▶ _Task_: For the entries below, copy exactly the line that contains "C3: 4.7uF (VB, VC) -> 2.2nF (VB, VC)" through the line that contains "R5: 680k (5V, COM) -> 680k (5V, VB2)", both ends included, and exclude all pictures.

▶ _Dataset records_:
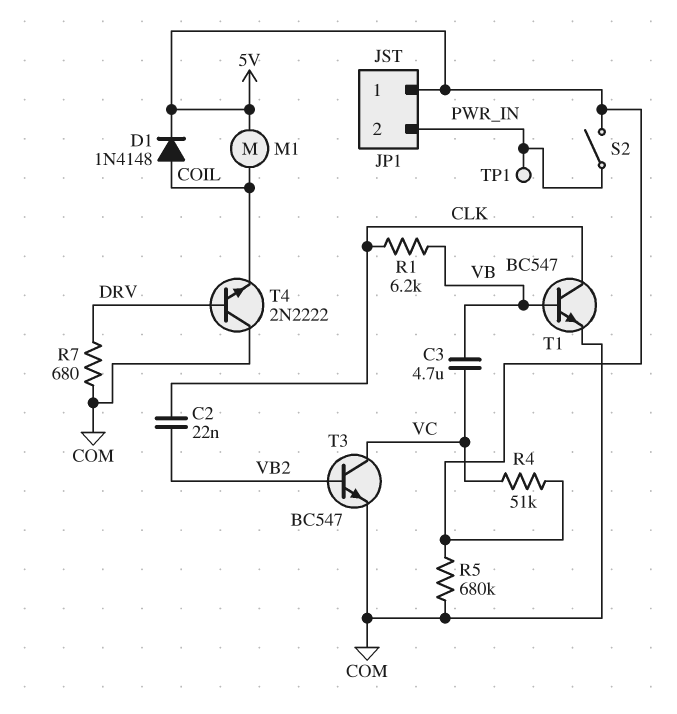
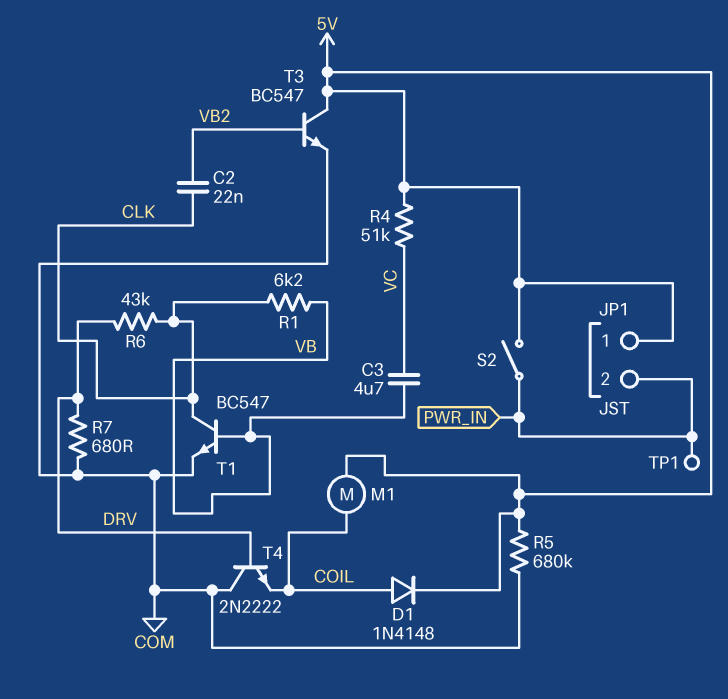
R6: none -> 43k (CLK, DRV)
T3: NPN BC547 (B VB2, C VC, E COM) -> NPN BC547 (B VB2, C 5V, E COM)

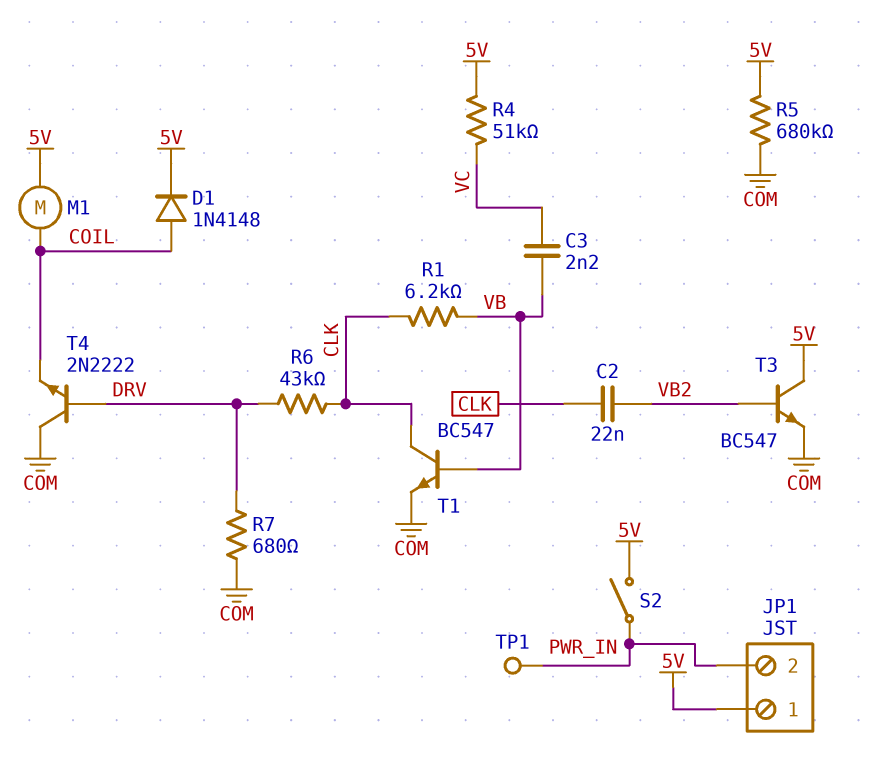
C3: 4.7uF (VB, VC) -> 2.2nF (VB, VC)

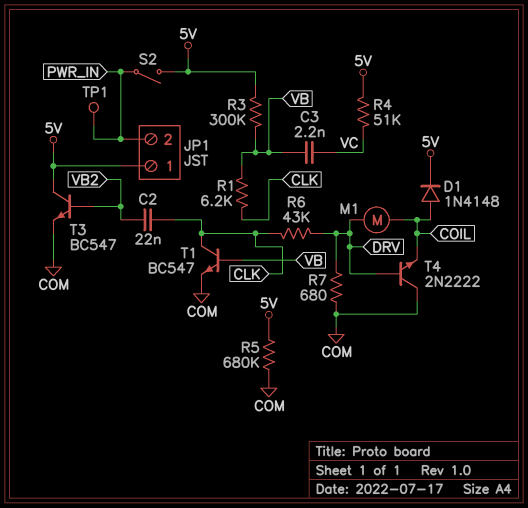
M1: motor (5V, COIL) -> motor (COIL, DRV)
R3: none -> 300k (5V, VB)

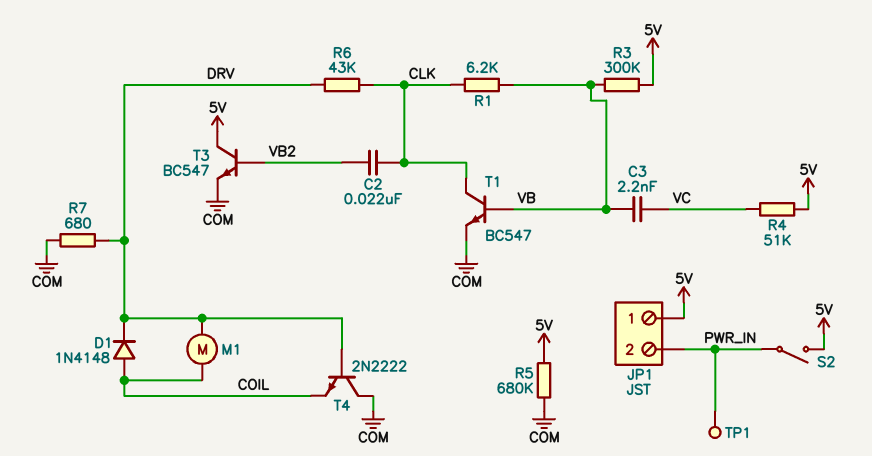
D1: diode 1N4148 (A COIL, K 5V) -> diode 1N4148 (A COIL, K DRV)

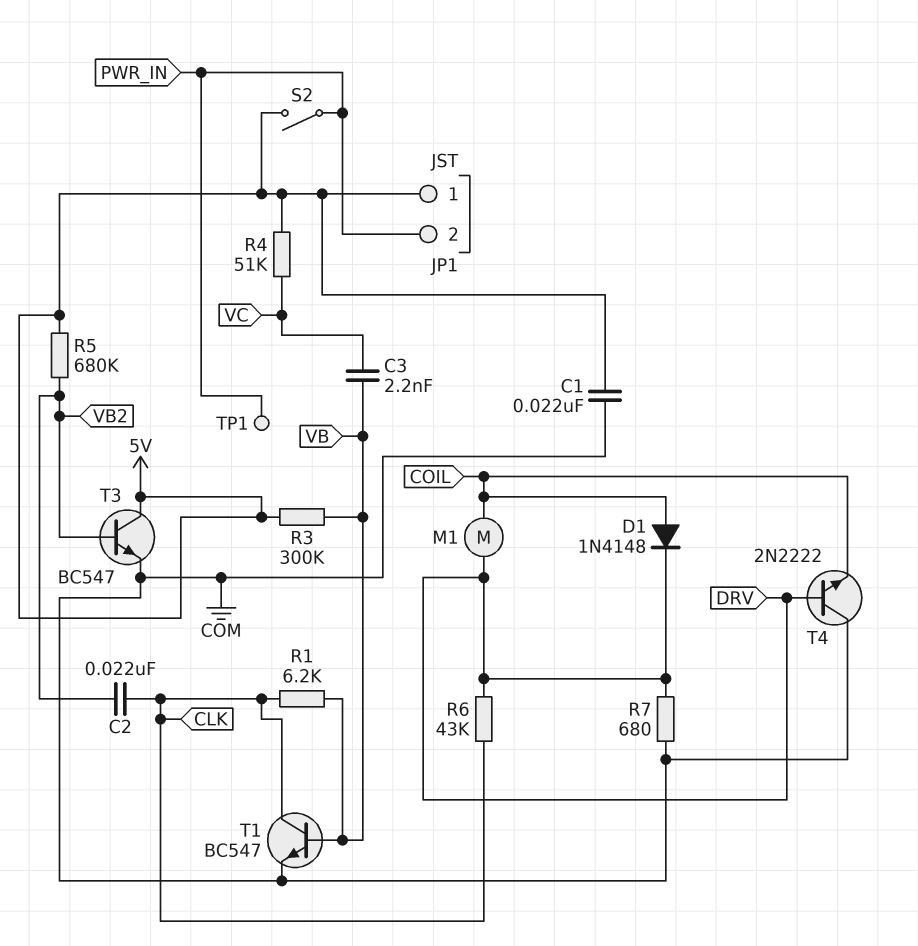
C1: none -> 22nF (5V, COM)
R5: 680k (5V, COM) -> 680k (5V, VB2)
---
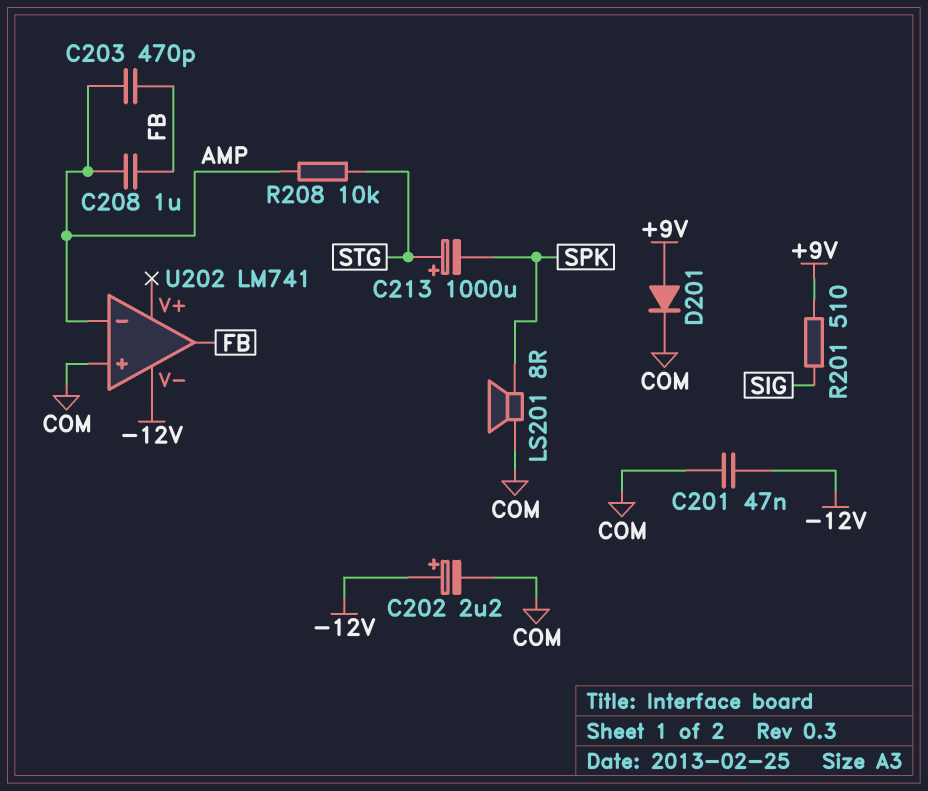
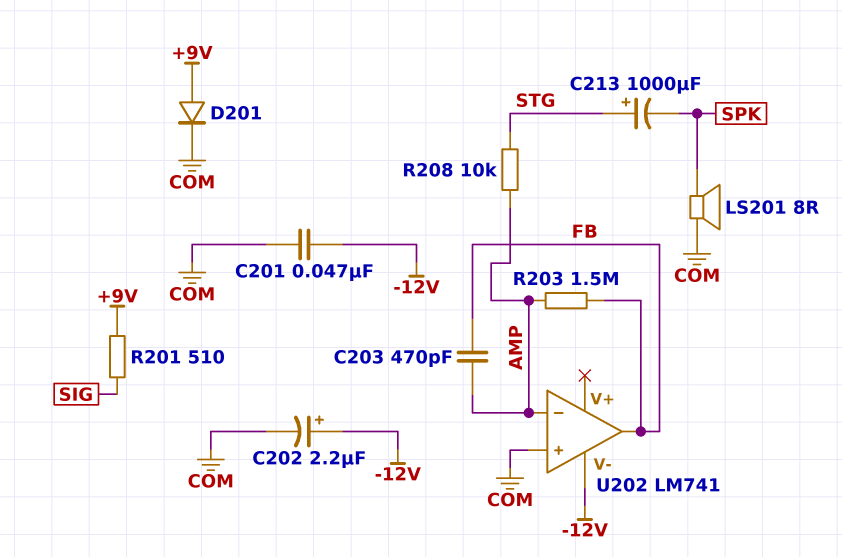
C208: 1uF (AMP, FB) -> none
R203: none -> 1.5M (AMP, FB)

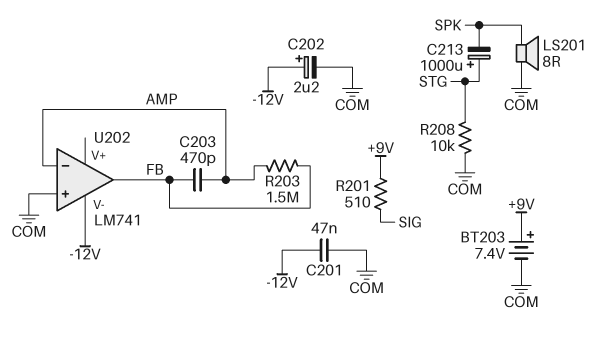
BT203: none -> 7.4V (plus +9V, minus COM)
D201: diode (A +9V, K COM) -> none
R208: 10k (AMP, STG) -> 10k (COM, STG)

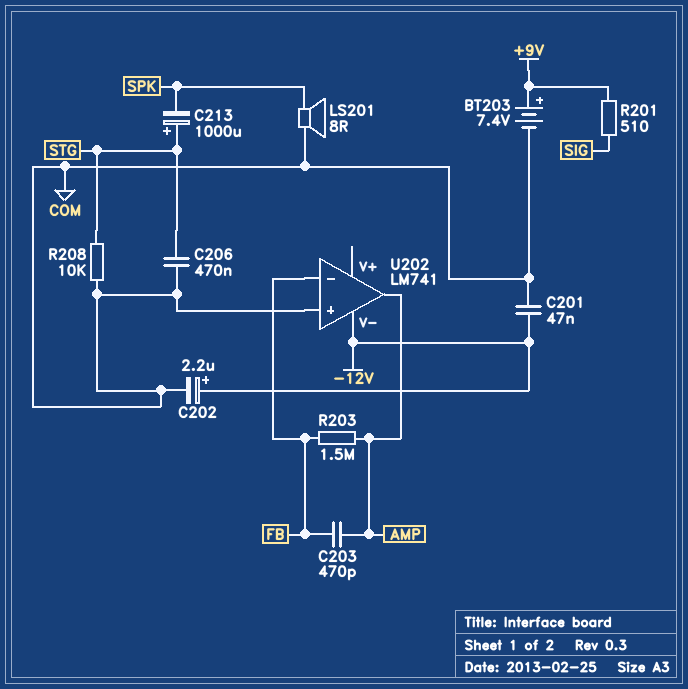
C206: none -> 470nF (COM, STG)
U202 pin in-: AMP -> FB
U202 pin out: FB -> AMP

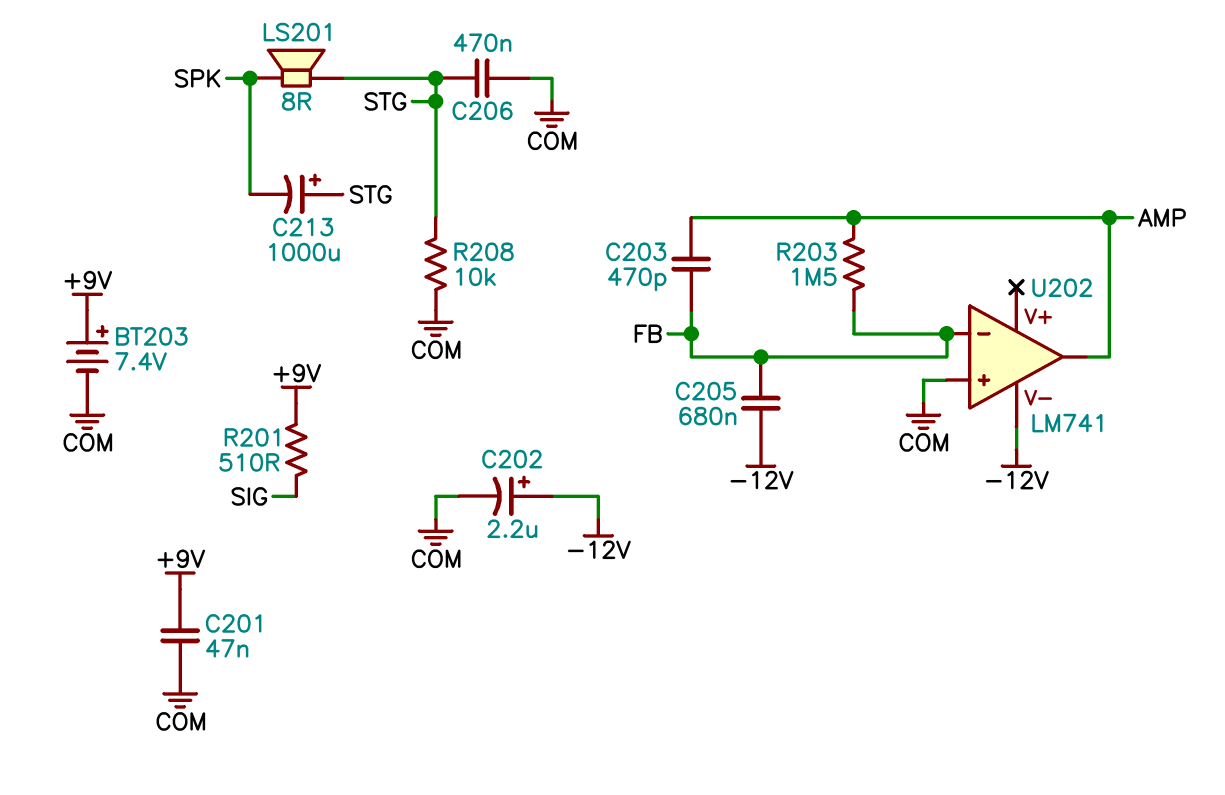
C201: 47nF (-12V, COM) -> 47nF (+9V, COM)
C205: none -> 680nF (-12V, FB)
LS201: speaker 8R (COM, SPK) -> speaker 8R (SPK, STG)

▶ _Exercise answer_:
C3: 4.7uF (VB, VC) -> 2.2nF (VB, VC)

M1: motor (5V, COIL) -> motor (COIL, DRV)
R3: none -> 300k (5V, VB)

D1: diode 1N4148 (A COIL, K 5V) -> diode 1N4148 (A COIL, K DRV)

C1: none -> 22nF (5V, COM)
R5: 680k (5V, COM) -> 680k (5V, VB2)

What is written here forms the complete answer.